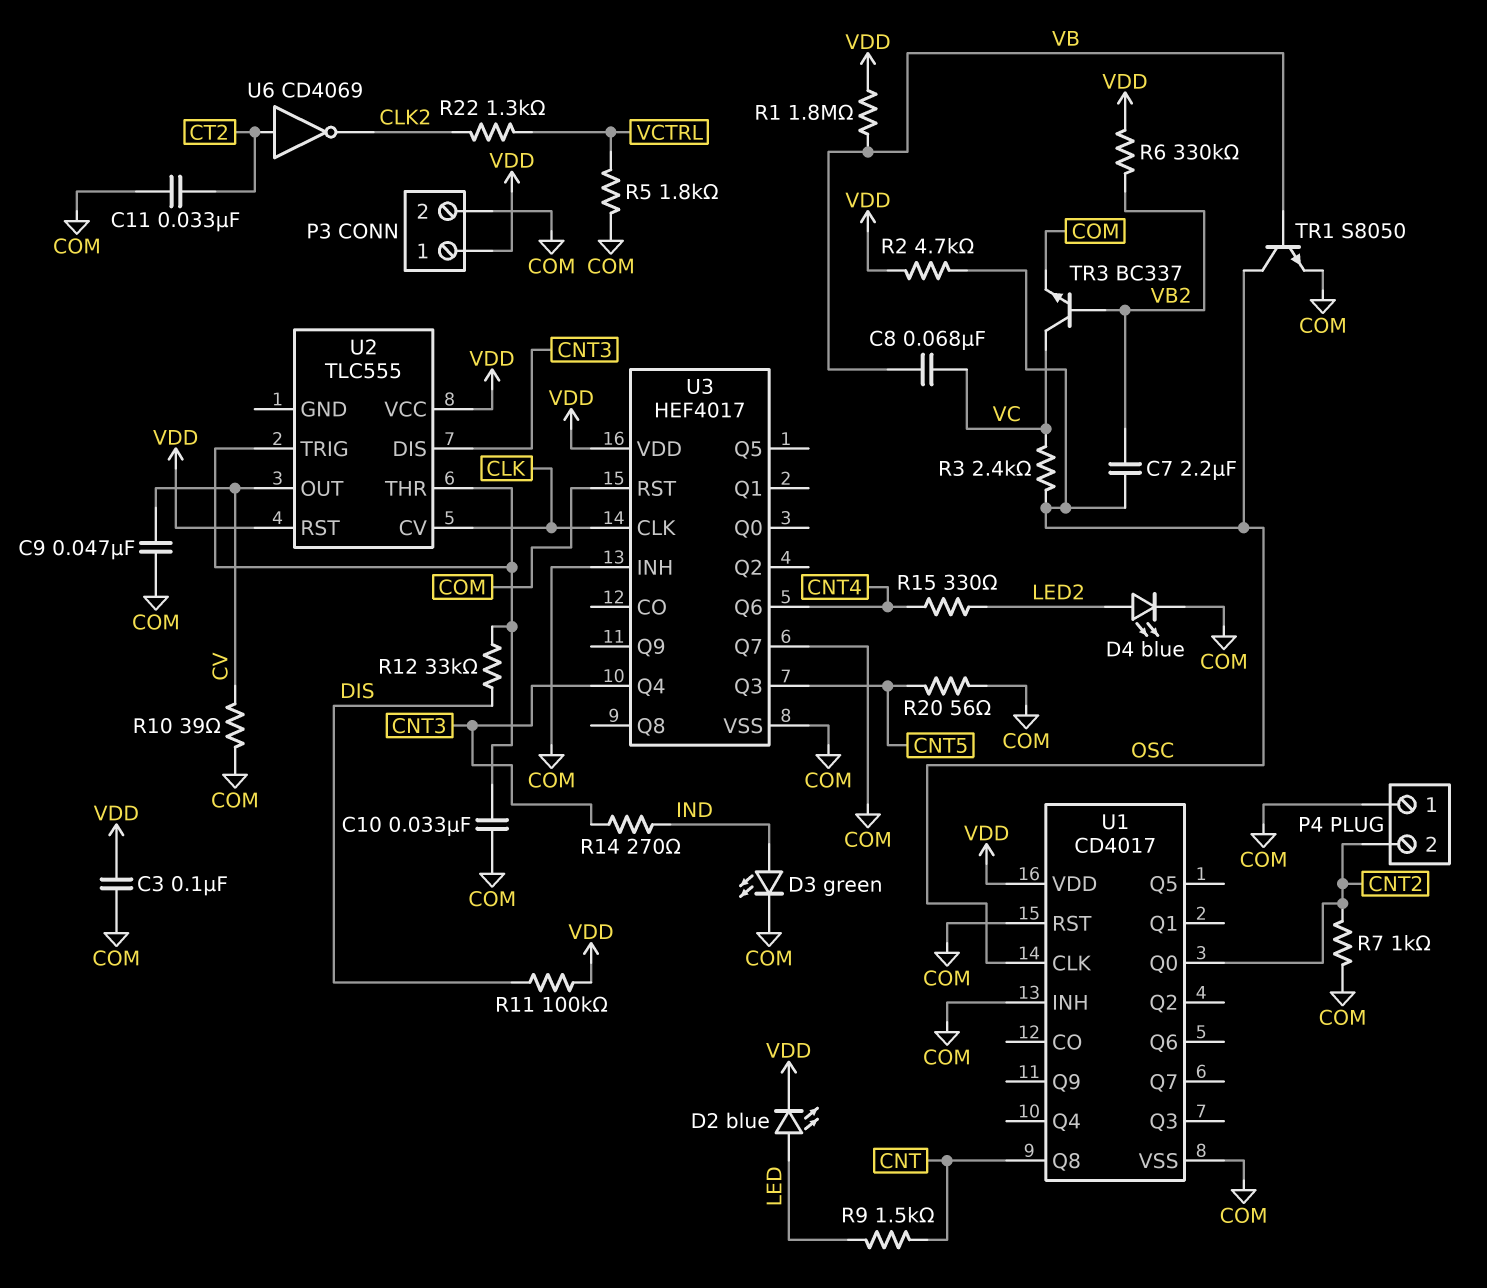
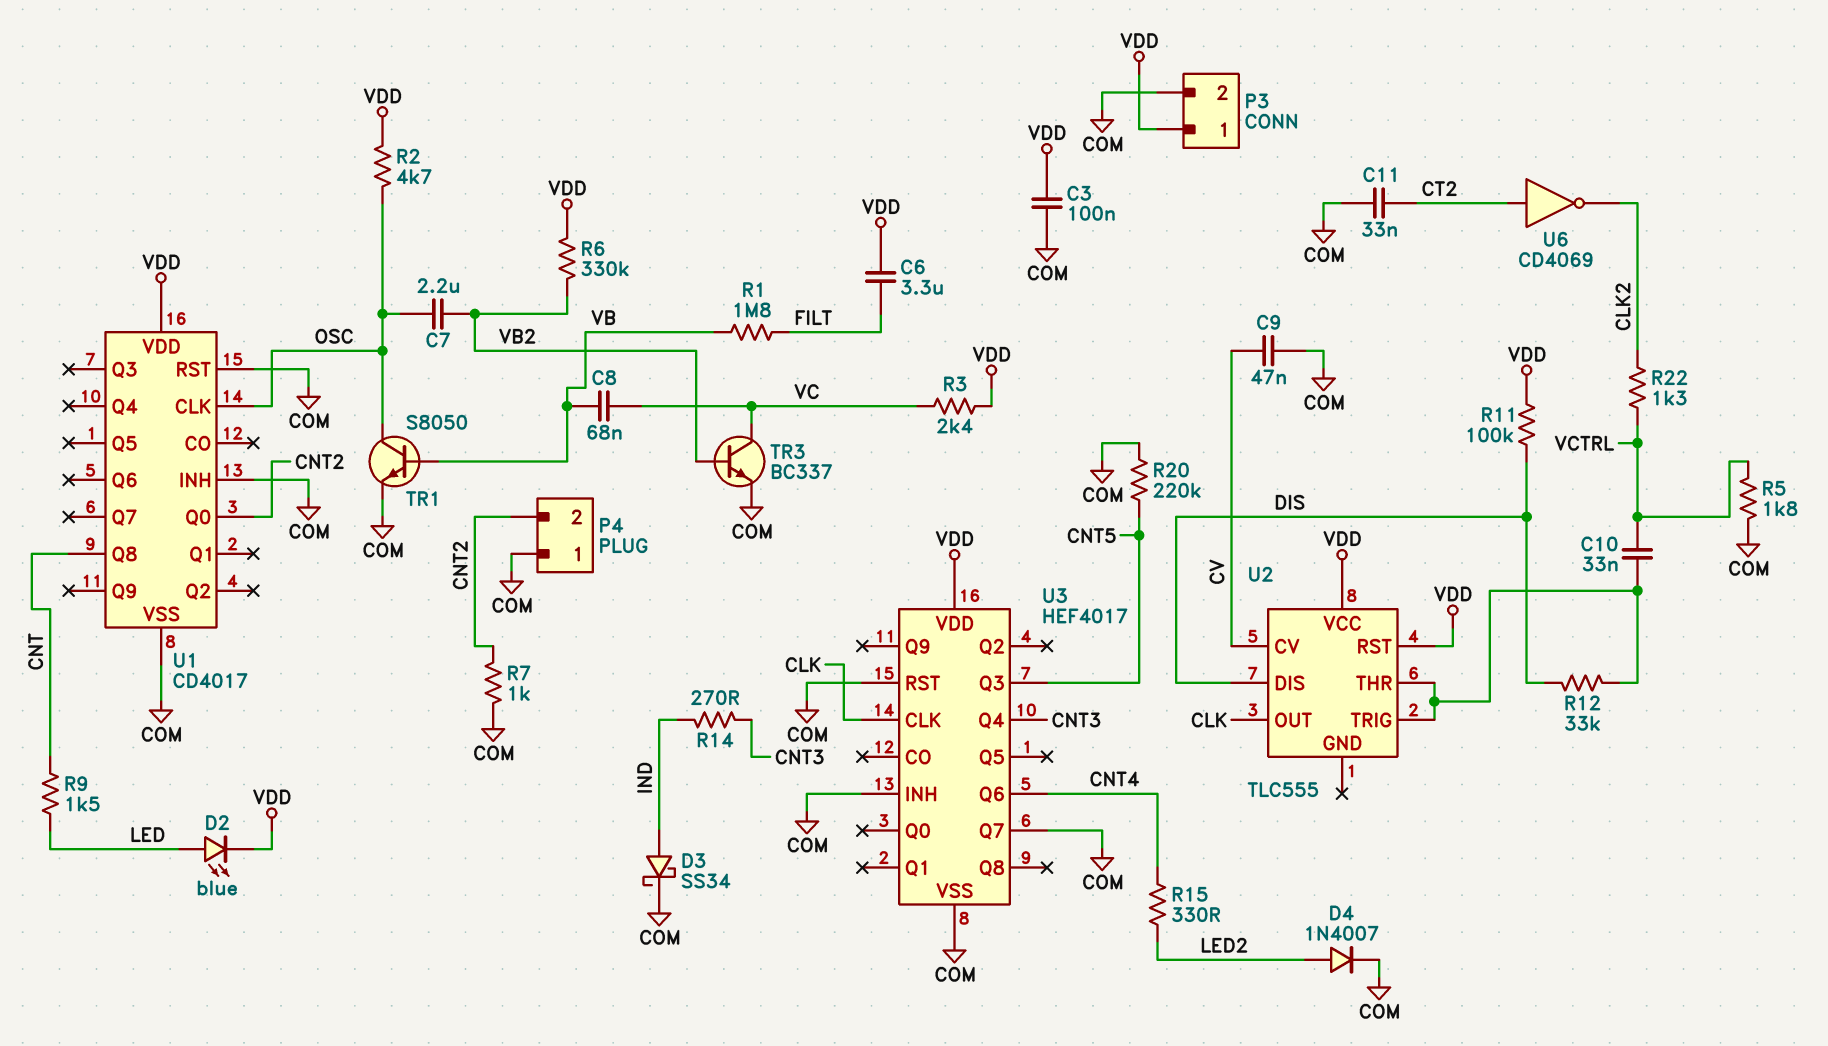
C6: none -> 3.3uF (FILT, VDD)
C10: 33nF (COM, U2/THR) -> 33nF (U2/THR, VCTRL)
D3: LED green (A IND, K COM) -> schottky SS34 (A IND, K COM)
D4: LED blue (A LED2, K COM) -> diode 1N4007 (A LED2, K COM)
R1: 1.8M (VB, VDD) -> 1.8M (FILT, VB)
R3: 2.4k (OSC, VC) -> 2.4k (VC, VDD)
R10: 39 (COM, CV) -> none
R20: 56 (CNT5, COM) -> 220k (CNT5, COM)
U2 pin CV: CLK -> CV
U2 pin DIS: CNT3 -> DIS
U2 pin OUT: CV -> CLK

==

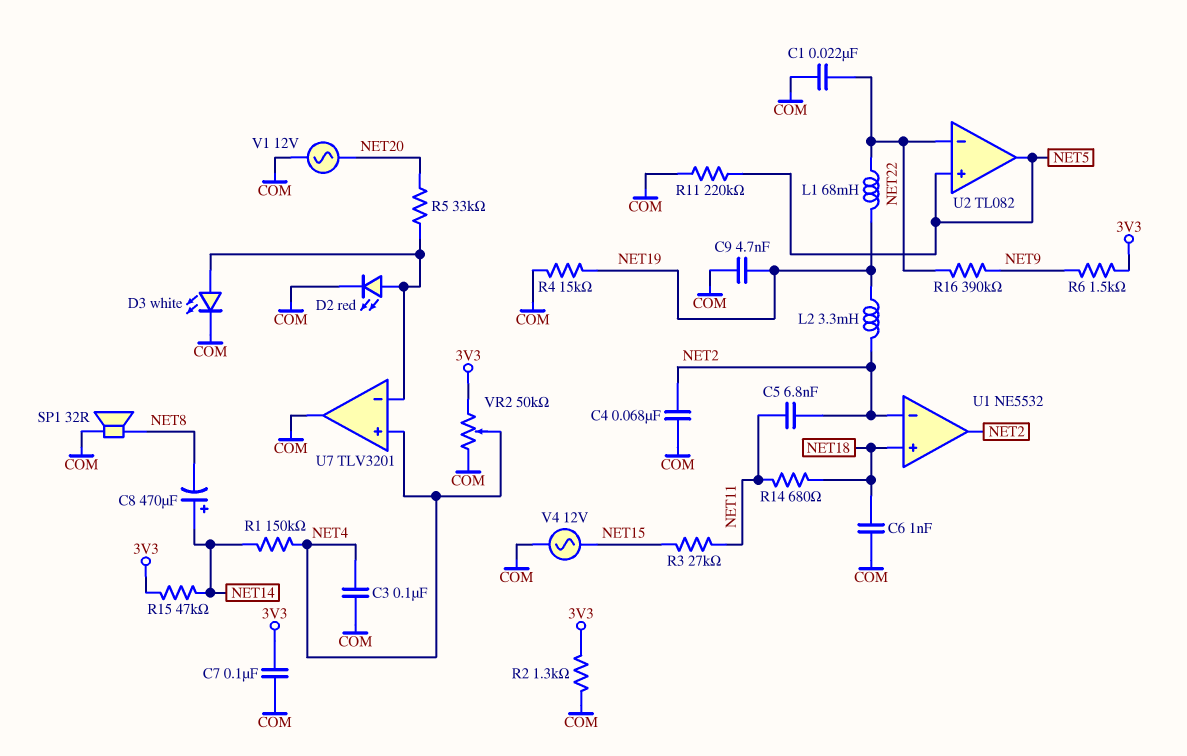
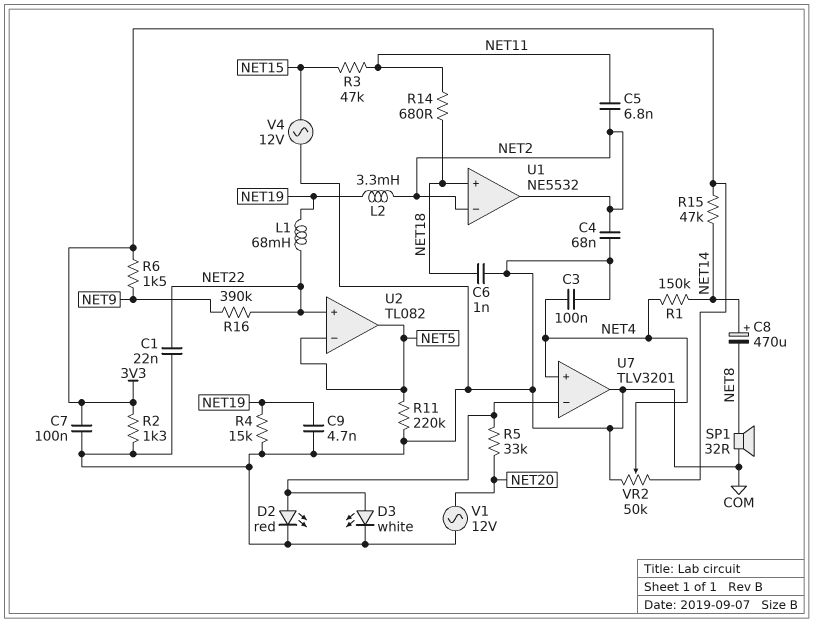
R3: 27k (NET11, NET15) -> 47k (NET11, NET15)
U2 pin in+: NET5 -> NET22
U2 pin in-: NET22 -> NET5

# Exercise objective
From the entries above, print the lines beginning at the one with "D3: LED green" and stopping after the one with "U2 pin OUT: CV -> CLK", exactly as written and with nothing else.

# Answer for the task
D3: LED green (A IND, K COM) -> schottky SS34 (A IND, K COM)
D4: LED blue (A LED2, K COM) -> diode 1N4007 (A LED2, K COM)
R1: 1.8M (VB, VDD) -> 1.8M (FILT, VB)
R3: 2.4k (OSC, VC) -> 2.4k (VC, VDD)
R10: 39 (COM, CV) -> none
R20: 56 (CNT5, COM) -> 220k (CNT5, COM)
U2 pin CV: CLK -> CV
U2 pin DIS: CNT3 -> DIS
U2 pin OUT: CV -> CLK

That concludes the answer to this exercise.